→ **PROBLEM STATEMENT**: Every line from the one containing "JP1 pin 2: BAT -> GND" to the end of the records below, written out word for word, is the whole answer.

GIVEN ENTRIES section start

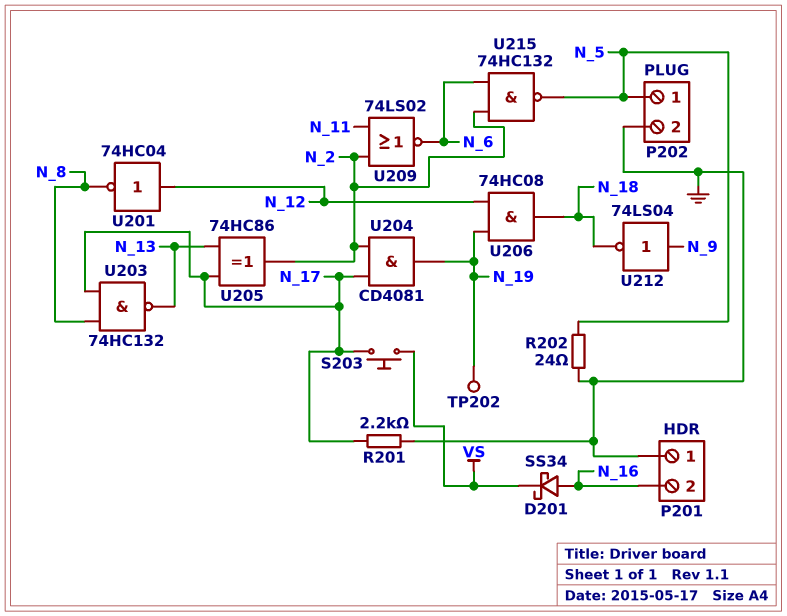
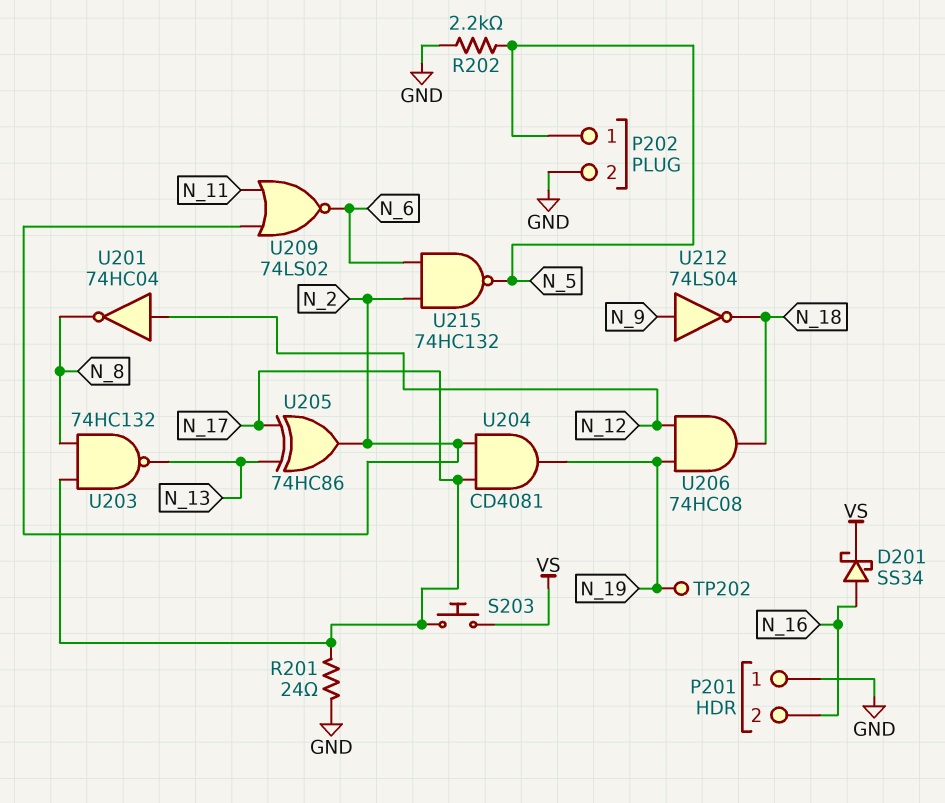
R201: 2.2k (GND, N_17) -> 24 (GND, N_17)
R202: 24 (GND, N_5) -> 2.2k (GND, N_5)

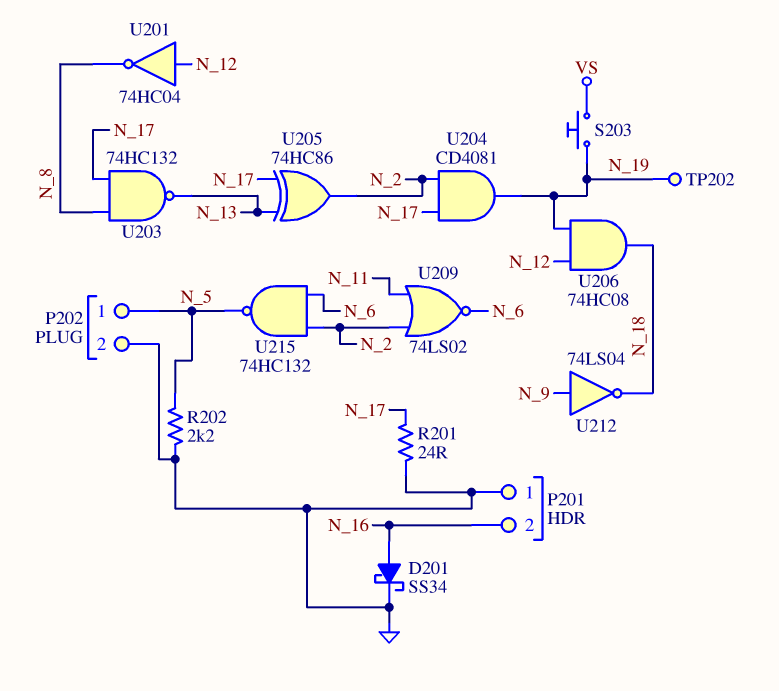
D201: schottky SS34 (A N_16, K VS) -> schottky SS34 (A N_16, K GND)
S203: button (N_17, VS) -> button (N_19, VS)

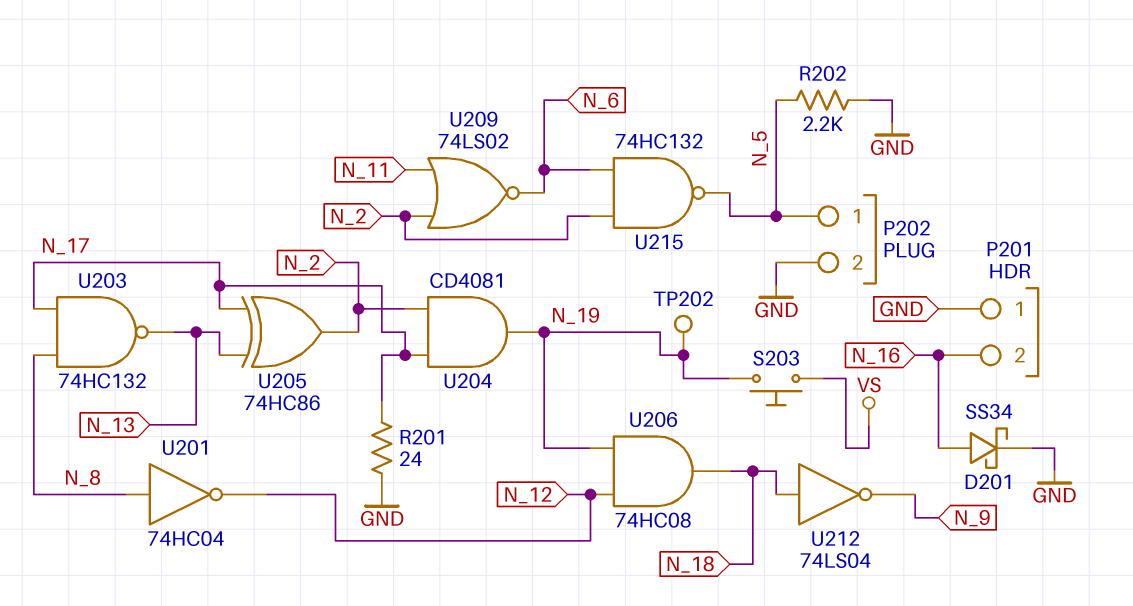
U201: NOT 74HC04 (in N_12, out N_8) -> NOT 74HC04 (in N_8, out N_12)
U212: NOT 74LS04 (in N_9, out N_18) -> NOT 74LS04 (in N_18, out N_9)

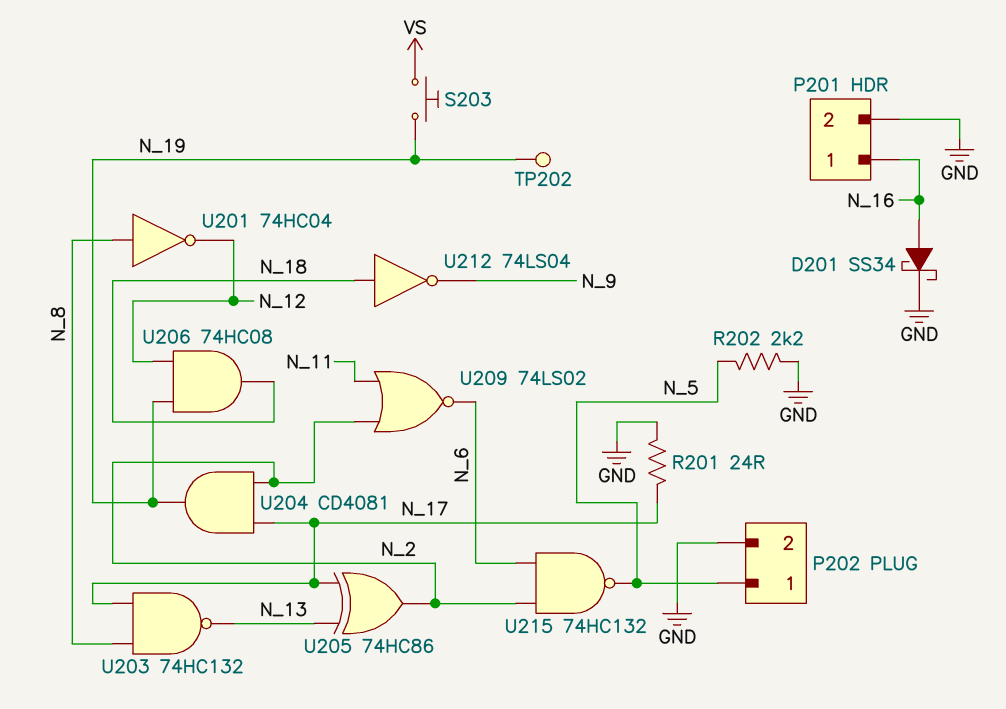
P201 pin 1: GND -> N_16
P201 pin 2: N_16 -> GND

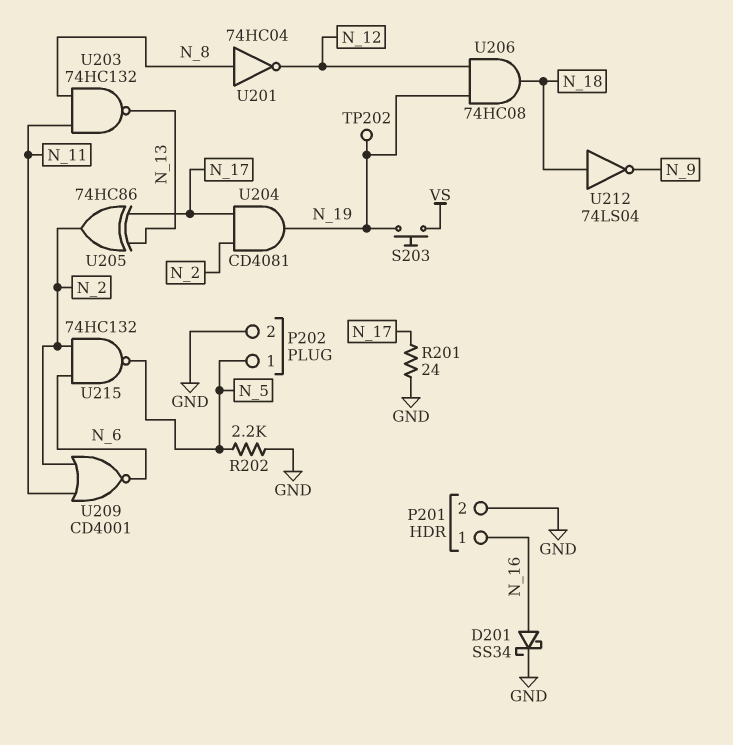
U203: NAND 74HC132 (in N_8, in N_17, out N_13) -> NAND 74HC132 (in N_8, in N_11, out N_13)
U209: NOR 74LS02 (in N_2, in N_11, out N_6) -> NOR CD4001 (in N_2, in N_11, out N_6)

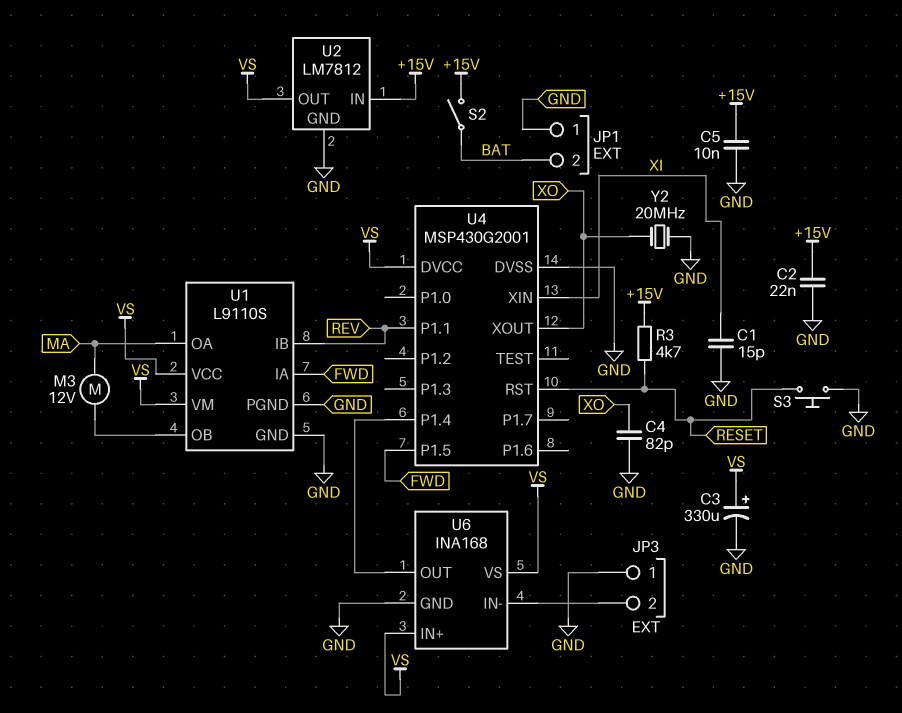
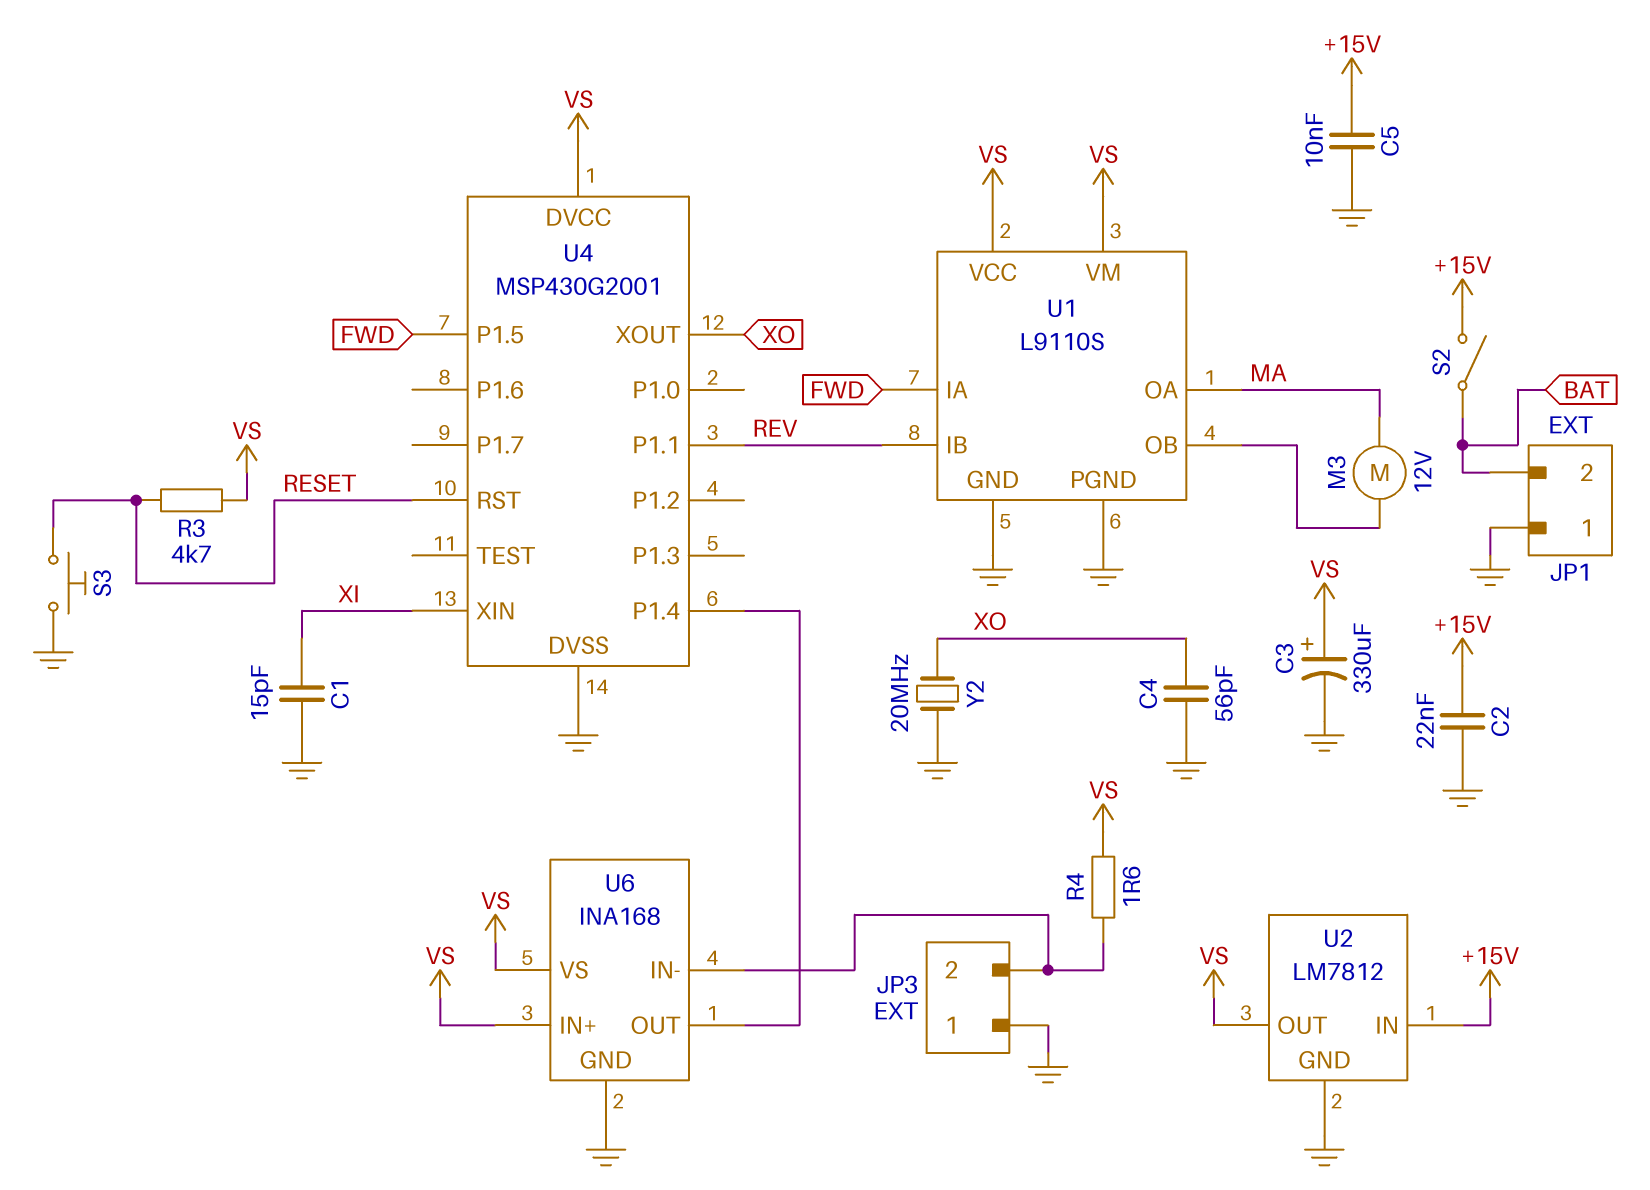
C4: 82pF (GND, XO) -> 56pF (GND, XO)
R3: 4.7k (+15V, RESET) -> 4.7k (RESET, VS)
R4: none -> 1.6 (JP3/2, VS)

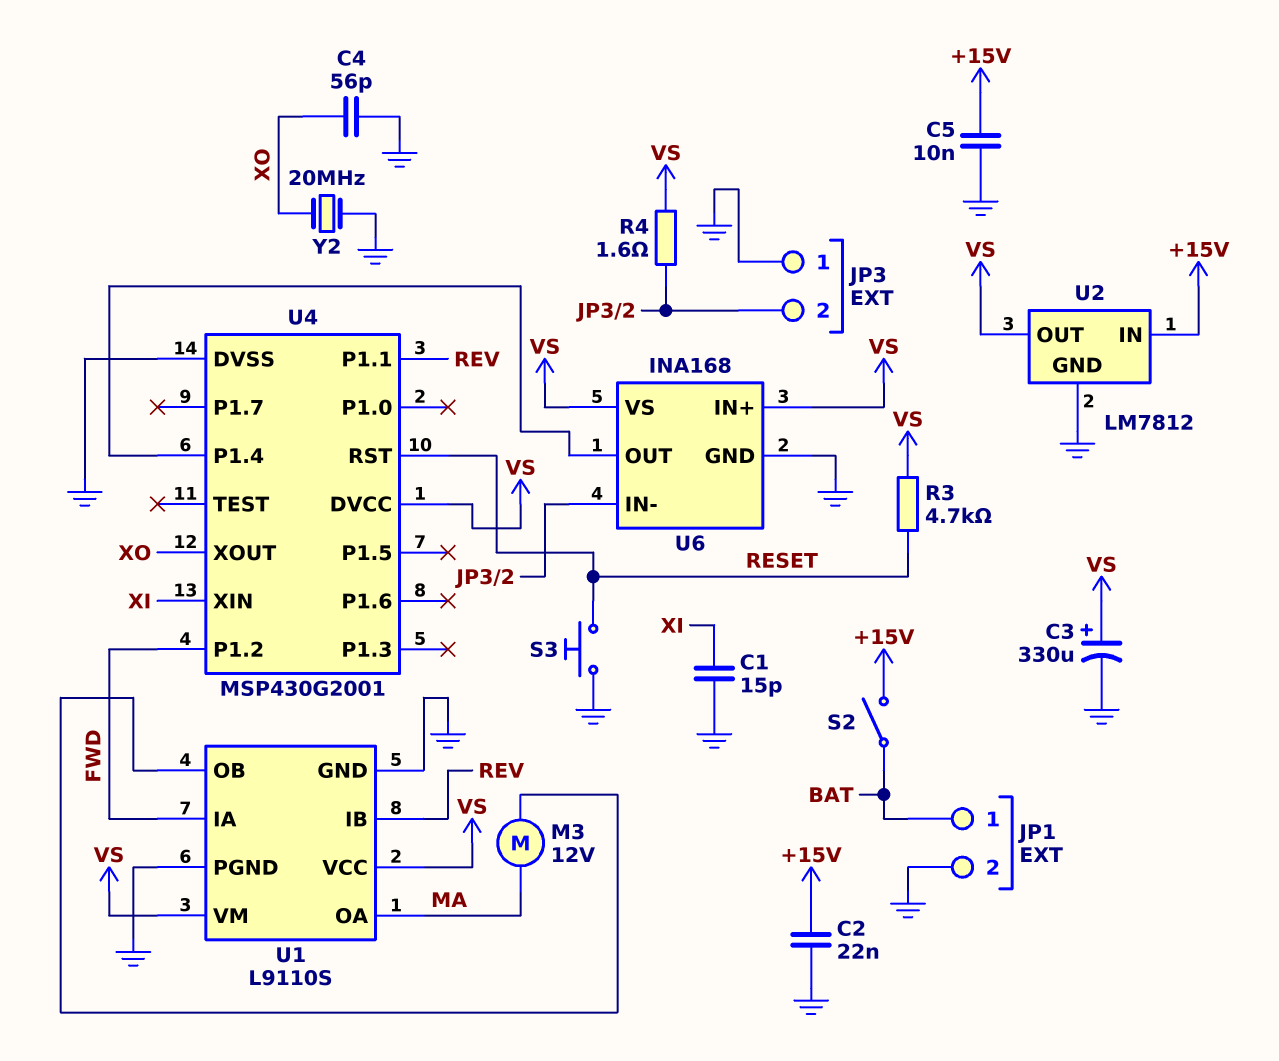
JP1 pin 1: GND -> BAT
JP1 pin 2: BAT -> GND
U4 pin P1.2: none -> FWD
U4 pin P1.5: FWD -> none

GIVEN ENTRIES section end

→ **RESULT OF THIS TASK**:
JP1 pin 2: BAT -> GND
U4 pin P1.2: none -> FWD
U4 pin P1.5: FWD -> none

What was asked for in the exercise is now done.